Data extract
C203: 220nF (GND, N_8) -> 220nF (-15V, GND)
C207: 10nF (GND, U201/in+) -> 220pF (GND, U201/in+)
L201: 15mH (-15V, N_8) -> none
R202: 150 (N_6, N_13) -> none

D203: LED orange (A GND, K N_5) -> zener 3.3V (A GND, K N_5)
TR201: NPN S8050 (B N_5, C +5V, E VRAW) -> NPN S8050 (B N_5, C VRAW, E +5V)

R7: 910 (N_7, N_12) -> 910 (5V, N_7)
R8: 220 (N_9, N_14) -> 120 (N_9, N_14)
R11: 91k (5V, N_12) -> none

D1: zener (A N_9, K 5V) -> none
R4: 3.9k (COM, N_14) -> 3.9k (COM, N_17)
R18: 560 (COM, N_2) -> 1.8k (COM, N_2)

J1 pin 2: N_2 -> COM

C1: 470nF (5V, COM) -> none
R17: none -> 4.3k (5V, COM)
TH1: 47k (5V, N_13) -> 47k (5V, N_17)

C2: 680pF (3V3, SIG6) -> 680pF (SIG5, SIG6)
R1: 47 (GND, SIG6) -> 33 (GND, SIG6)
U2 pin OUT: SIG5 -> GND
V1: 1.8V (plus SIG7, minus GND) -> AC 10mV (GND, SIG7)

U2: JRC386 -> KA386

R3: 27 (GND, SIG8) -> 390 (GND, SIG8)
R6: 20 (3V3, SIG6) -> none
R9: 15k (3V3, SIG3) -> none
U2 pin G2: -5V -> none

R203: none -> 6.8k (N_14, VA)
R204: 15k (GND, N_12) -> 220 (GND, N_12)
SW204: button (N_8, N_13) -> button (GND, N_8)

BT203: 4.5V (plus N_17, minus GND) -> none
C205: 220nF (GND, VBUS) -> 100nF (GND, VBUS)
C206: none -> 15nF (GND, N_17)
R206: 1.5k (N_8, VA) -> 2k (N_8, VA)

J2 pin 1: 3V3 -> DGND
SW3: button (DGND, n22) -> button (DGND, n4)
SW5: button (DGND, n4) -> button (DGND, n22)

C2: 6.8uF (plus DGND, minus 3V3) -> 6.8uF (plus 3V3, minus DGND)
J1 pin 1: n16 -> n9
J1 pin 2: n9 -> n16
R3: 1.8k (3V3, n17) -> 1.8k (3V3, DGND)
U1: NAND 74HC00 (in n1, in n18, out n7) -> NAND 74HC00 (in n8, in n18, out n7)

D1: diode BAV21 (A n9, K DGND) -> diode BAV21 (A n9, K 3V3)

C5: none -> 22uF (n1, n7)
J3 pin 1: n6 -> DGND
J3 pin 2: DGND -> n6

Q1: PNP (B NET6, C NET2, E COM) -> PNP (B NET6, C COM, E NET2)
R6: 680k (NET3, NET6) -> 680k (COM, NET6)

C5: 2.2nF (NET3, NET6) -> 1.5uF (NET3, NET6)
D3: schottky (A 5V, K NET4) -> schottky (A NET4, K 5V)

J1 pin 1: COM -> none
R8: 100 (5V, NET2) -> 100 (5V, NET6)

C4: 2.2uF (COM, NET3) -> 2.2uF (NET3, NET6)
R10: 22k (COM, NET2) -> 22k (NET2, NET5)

What to do
Exact copies of the line containing "C5: 2.2nF (NET3, NET6) -> 1.5uF (NET3, NET6)" and of every line after it through the end of the entries are all that should be output.

Exercise output
C5: 2.2nF (NET3, NET6) -> 1.5uF (NET3, NET6)
D3: schottky (A 5V, K NET4) -> schottky (A NET4, K 5V)

J1 pin 1: COM -> none
R8: 100 (5V, NET2) -> 100 (5V, NET6)

C4: 2.2uF (COM, NET3) -> 2.2uF (NET3, NET6)
R10: 22k (COM, NET2) -> 22k (NET2, NET5)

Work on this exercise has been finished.